**PROBLEM TO SOLVE**
Copy out again, unchanged, the listing below from the line that has "red glasses [405,154,499,200]" through the line that has "grey candle [704,102,725,166] -> none".

**DATA FOR THE TASK**

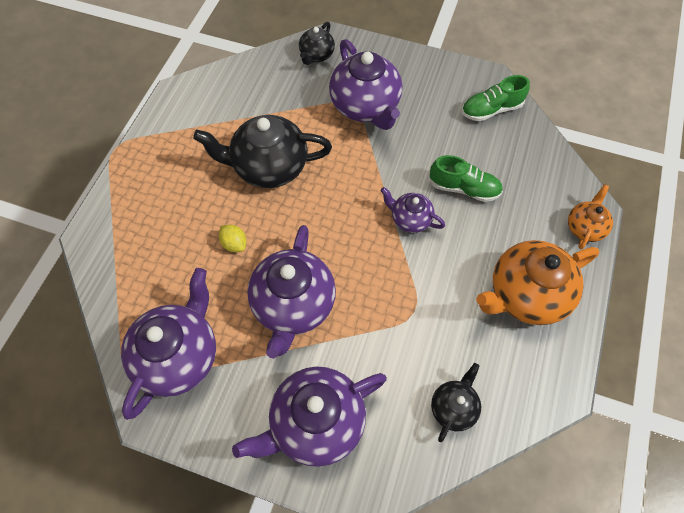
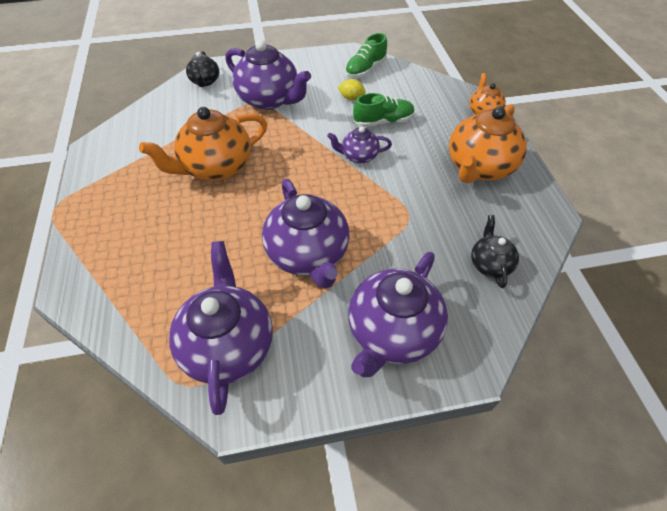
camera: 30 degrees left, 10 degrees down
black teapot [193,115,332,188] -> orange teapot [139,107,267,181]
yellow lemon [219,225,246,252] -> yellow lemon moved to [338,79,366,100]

--

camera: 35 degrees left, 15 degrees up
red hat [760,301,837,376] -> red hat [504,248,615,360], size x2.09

...

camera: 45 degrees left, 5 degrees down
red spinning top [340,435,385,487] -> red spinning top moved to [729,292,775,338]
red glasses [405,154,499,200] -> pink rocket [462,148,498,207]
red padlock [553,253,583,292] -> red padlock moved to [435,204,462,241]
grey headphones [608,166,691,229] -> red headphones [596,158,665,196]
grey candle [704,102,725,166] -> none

**TASK OUTPUT**
red glasses [405,154,499,200] -> pink rocket [462,148,498,207]
red padlock [553,253,583,292] -> red padlock moved to [435,204,462,241]
grey headphones [608,166,691,229] -> red headphones [596,158,665,196]
grey candle [704,102,725,166] -> none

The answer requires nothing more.